**GOAL OF THE EXERCISE:**
Your task is to retype, exactly and only, the lines from the one containing "R4: 27k (U3/RST, VS) -> 2.2k (U3/RST, VS)" to the final line of the entries, leaving out all pictures.

(Records from a data source)
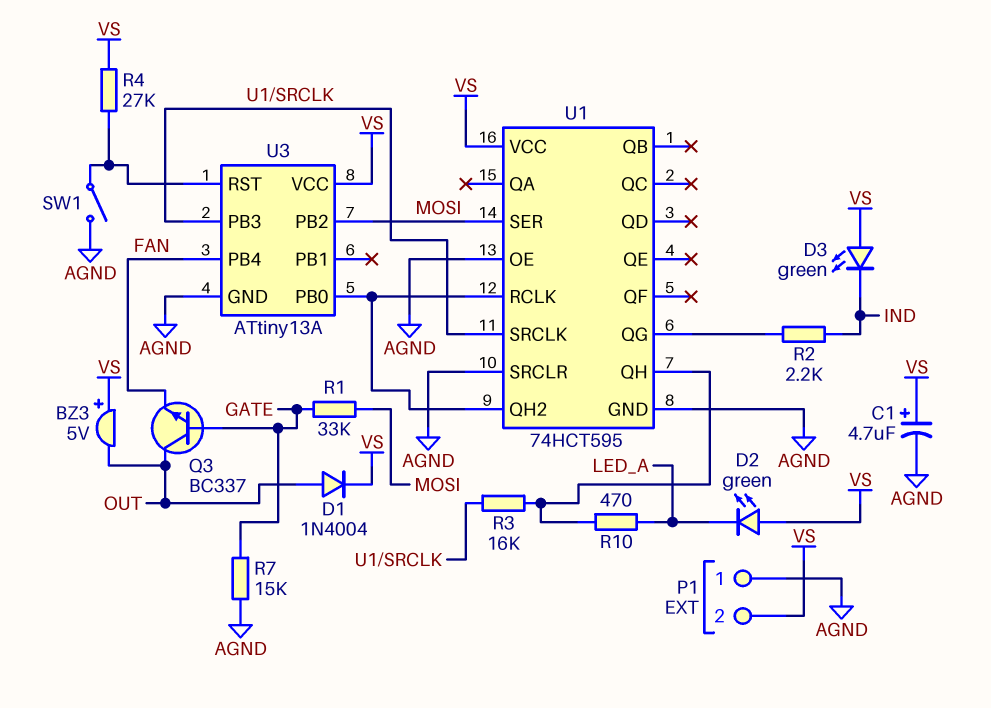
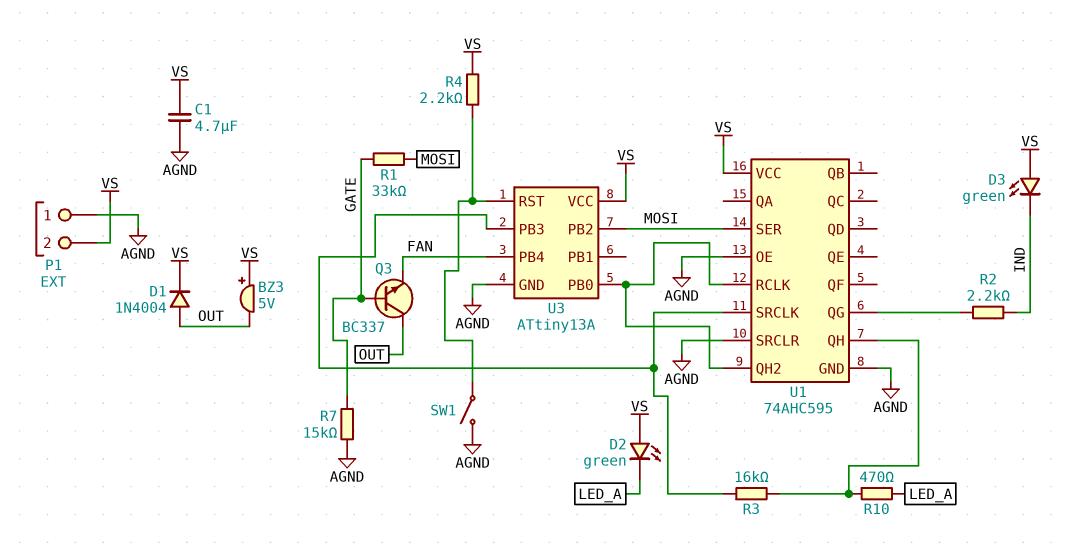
C1: 4.7uF (plus VS, minus AGND) -> 4.7uF (AGND, VS)
R4: 27k (U3/RST, VS) -> 2.2k (U3/RST, VS)
U1: 74HCT595 -> 74AHC595

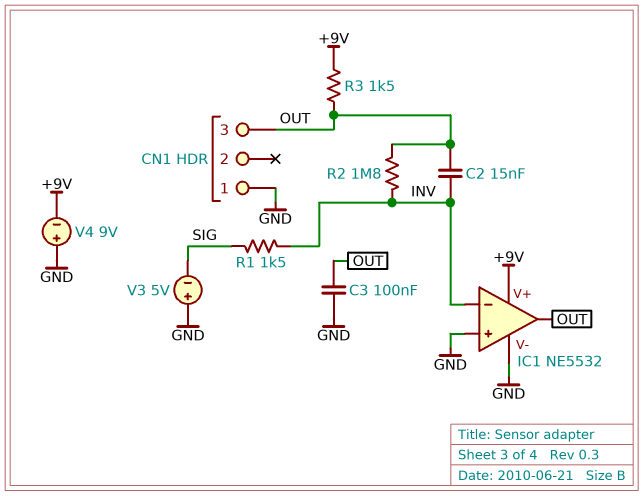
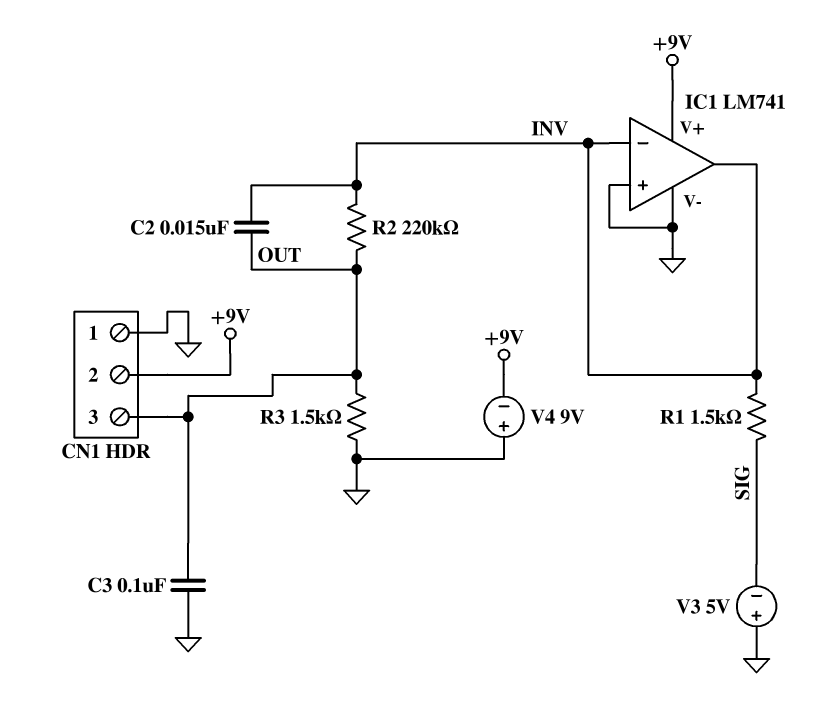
CN1 pin 2: none -> +9V
IC1: NE5532 -> LM741
IC1 pin out: OUT -> INV
R2: 1.8M (INV, OUT) -> 220k (INV, OUT)
R3: 1.5k (+9V, OUT) -> 1.5k (GND, OUT)

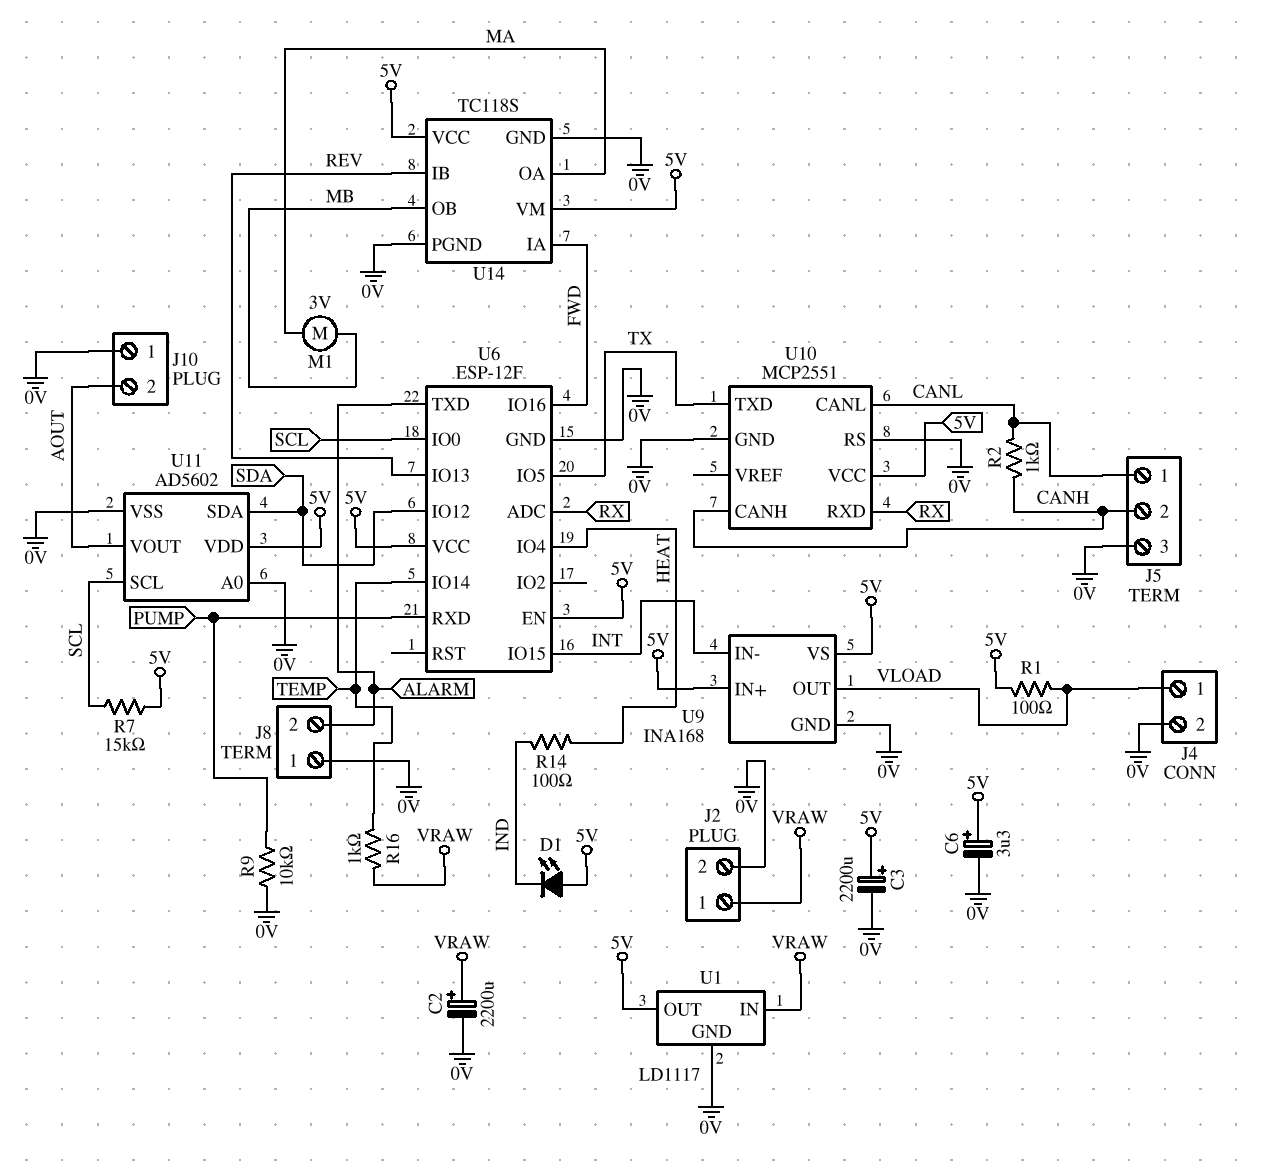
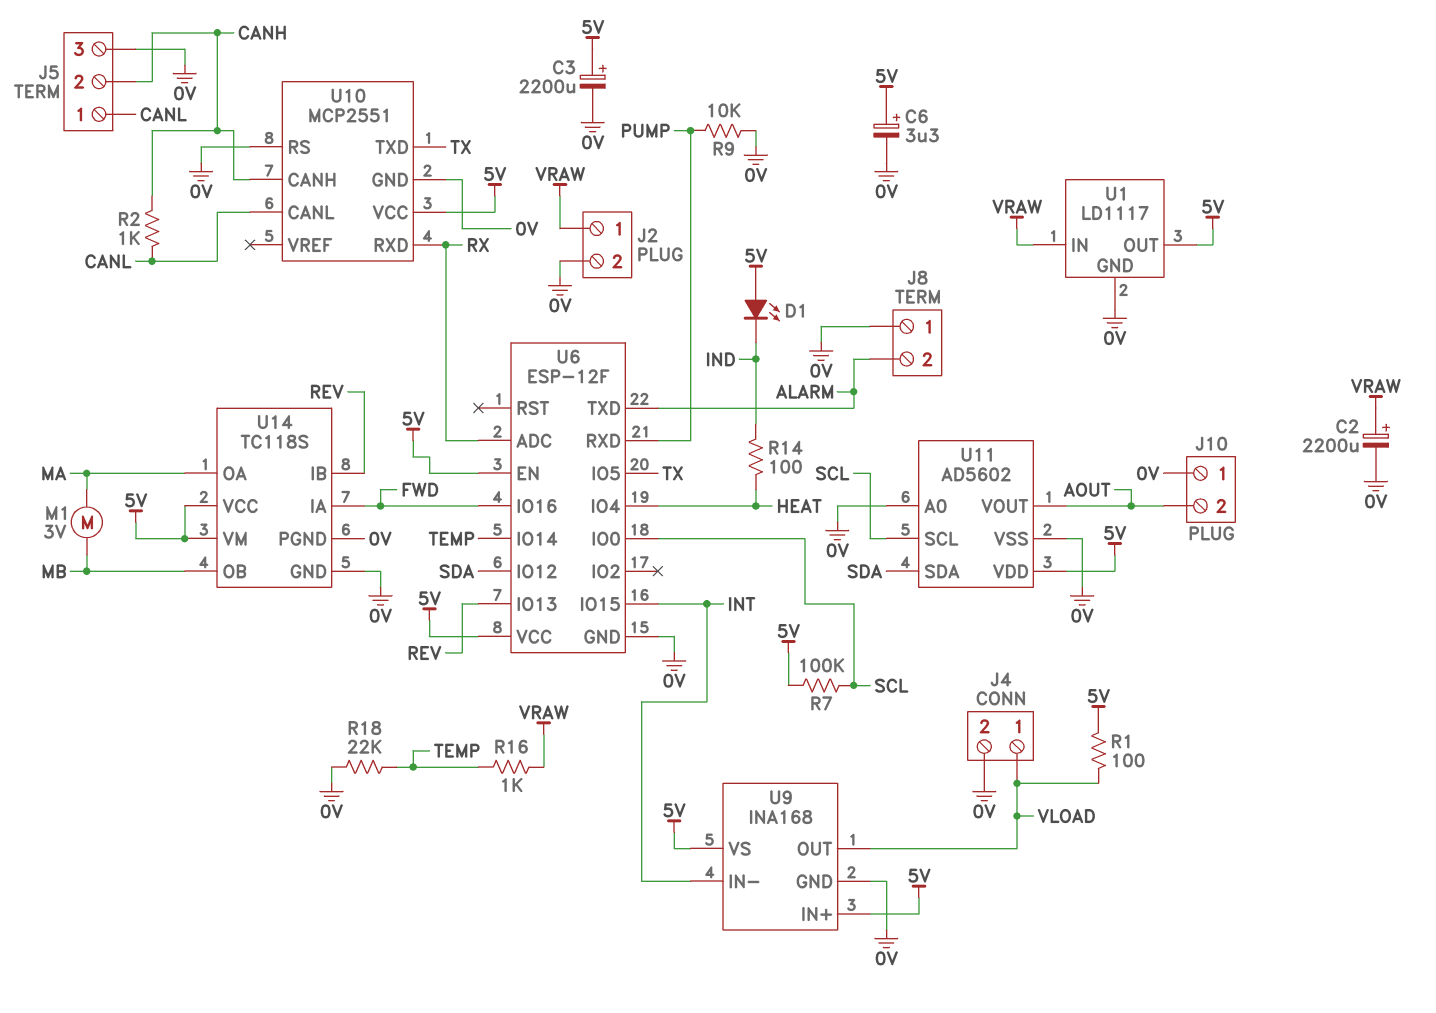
R7: 15k (5V, SCL) -> 100k (5V, SCL)
R18: none -> 22k (0V, TEMP)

**EXERCISE ANSWER:**
R4: 27k (U3/RST, VS) -> 2.2k (U3/RST, VS)
U1: 74HCT595 -> 74AHC595

CN1 pin 2: none -> +9V
IC1: NE5532 -> LM741
IC1 pin out: OUT -> INV
R2: 1.8M (INV, OUT) -> 220k (INV, OUT)
R3: 1.5k (+9V, OUT) -> 1.5k (GND, OUT)

R7: 15k (5V, SCL) -> 100k (5V, SCL)
R18: none -> 22k (0V, TEMP)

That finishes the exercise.